## [What is needed]
Below are the records; extract from them the line containing "LIGHT3 pin GND: 3V3 -> GND" to the line containing "OLED3: SH1106 -> SSD1306", both lines included, exactly and with no pictures.

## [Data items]

- Opening Delimiter -

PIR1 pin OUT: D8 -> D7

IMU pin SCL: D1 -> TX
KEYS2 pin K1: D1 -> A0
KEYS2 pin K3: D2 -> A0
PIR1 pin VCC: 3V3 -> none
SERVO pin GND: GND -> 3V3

- Closing Delimiter -
- Opening Delimiter -

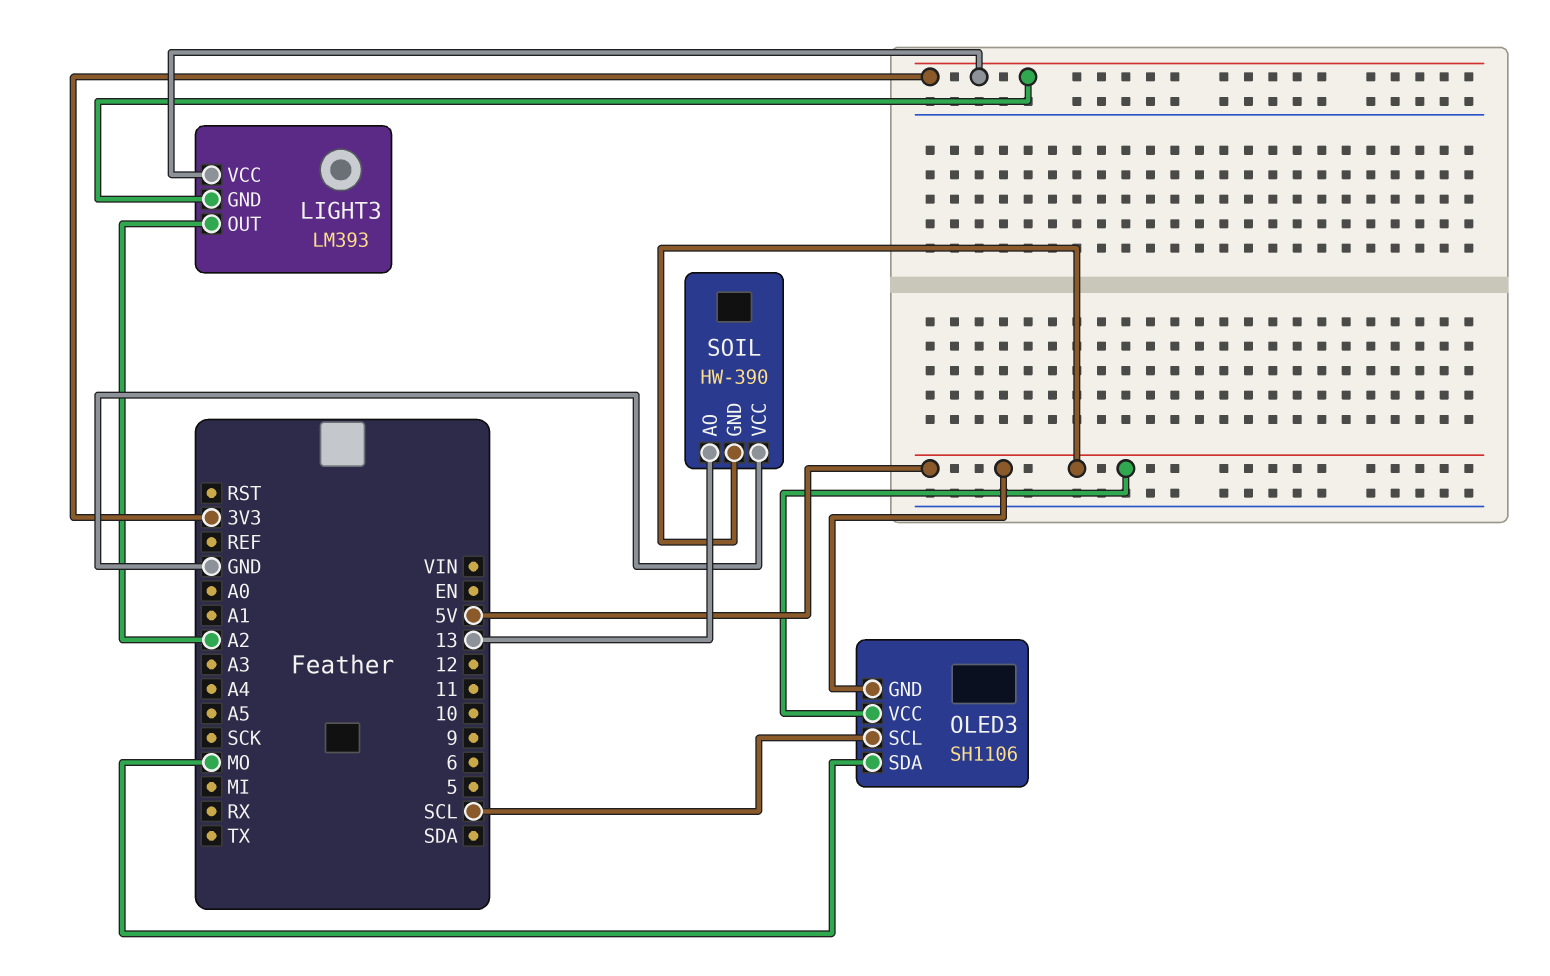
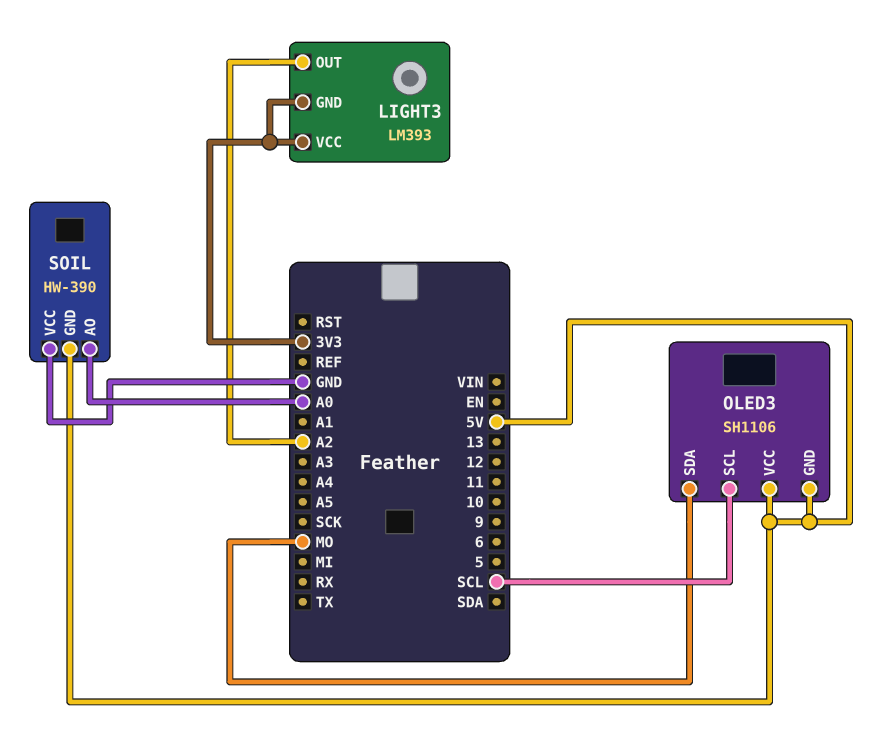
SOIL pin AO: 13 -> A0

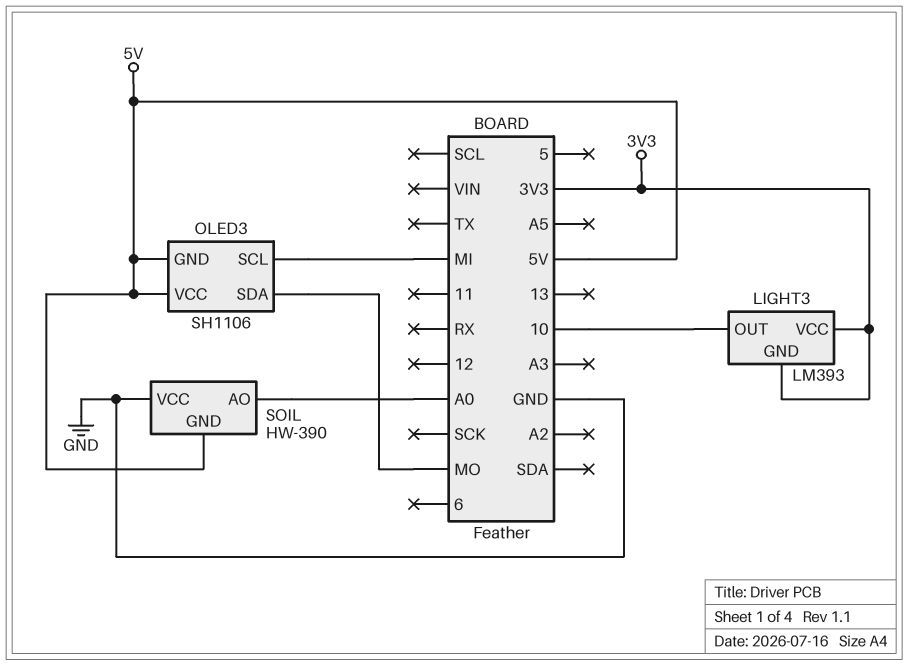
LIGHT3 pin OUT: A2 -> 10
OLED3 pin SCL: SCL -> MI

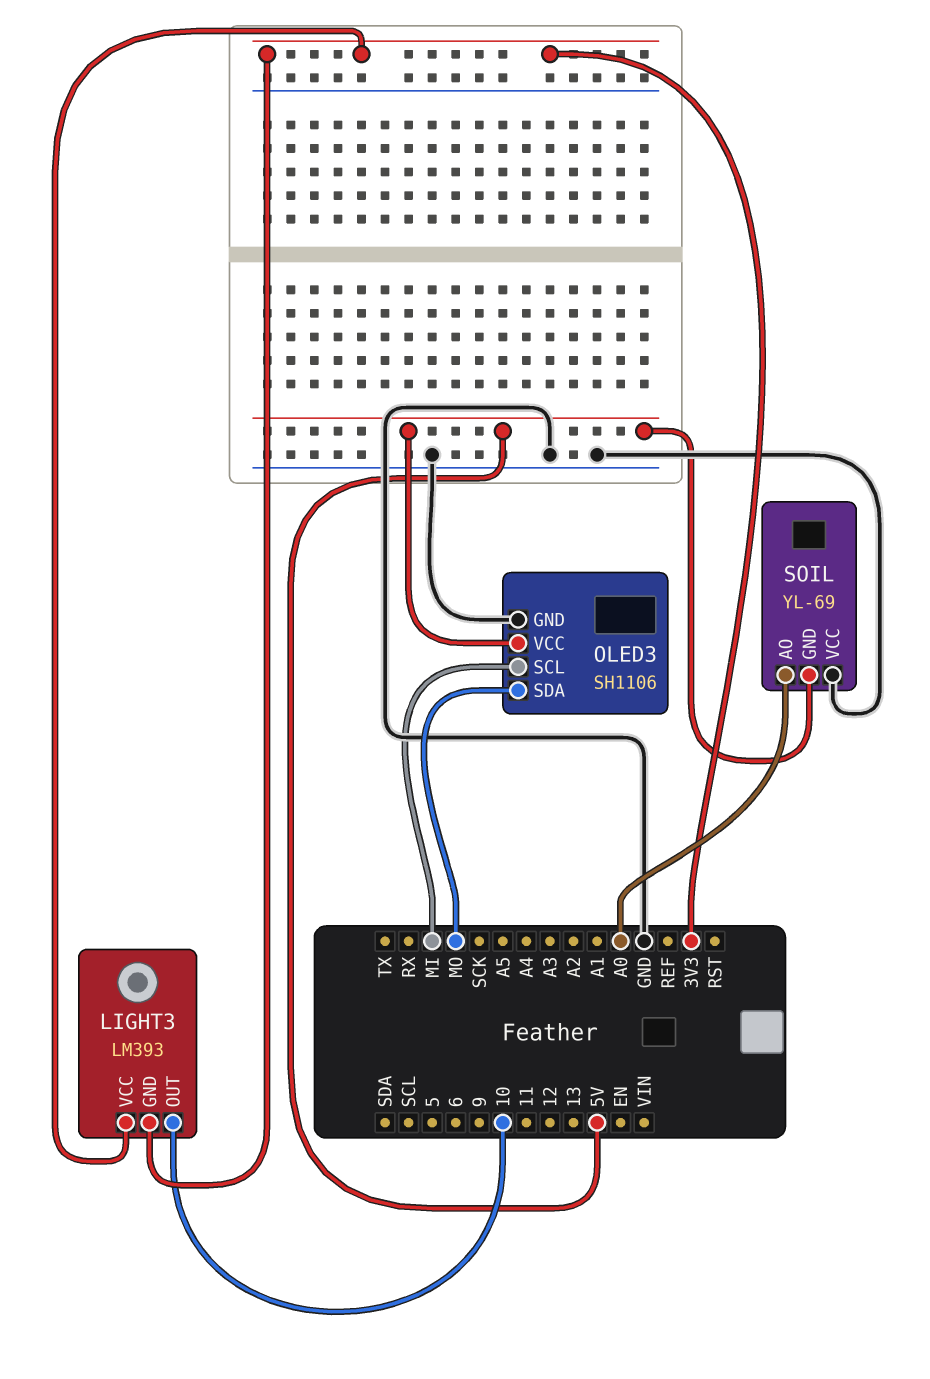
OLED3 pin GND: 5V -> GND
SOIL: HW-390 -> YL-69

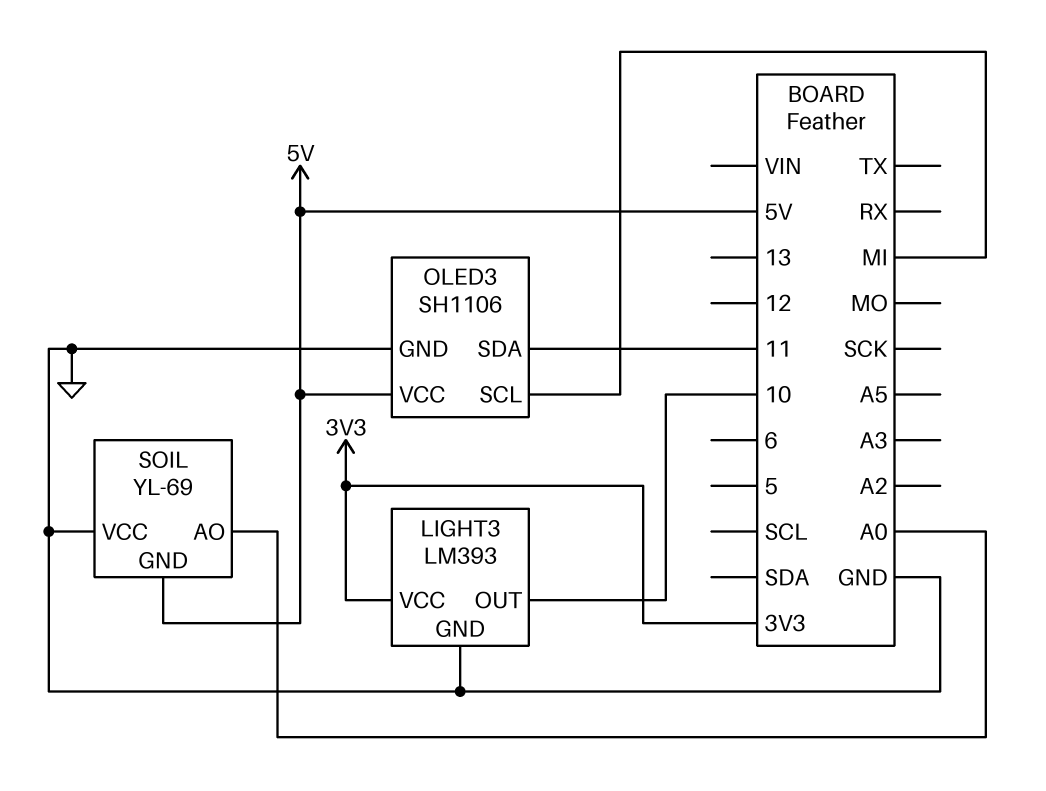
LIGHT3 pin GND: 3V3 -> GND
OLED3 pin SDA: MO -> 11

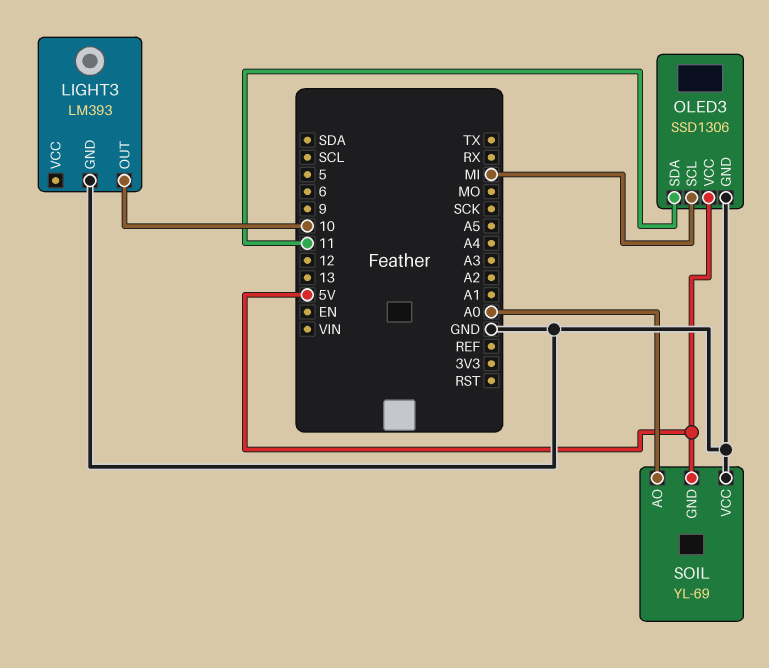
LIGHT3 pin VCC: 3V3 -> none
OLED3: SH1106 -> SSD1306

- Closing Delimiter -
- Opening Delimiter -

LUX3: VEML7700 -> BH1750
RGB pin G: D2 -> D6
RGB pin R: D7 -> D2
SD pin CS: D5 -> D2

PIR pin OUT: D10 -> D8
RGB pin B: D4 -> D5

- Closing Delimiter -

## [Worked solution]
LIGHT3 pin GND: 3V3 -> GND
OLED3 pin SDA: MO -> 11

LIGHT3 pin VCC: 3V3 -> none
OLED3: SH1106 -> SSD1306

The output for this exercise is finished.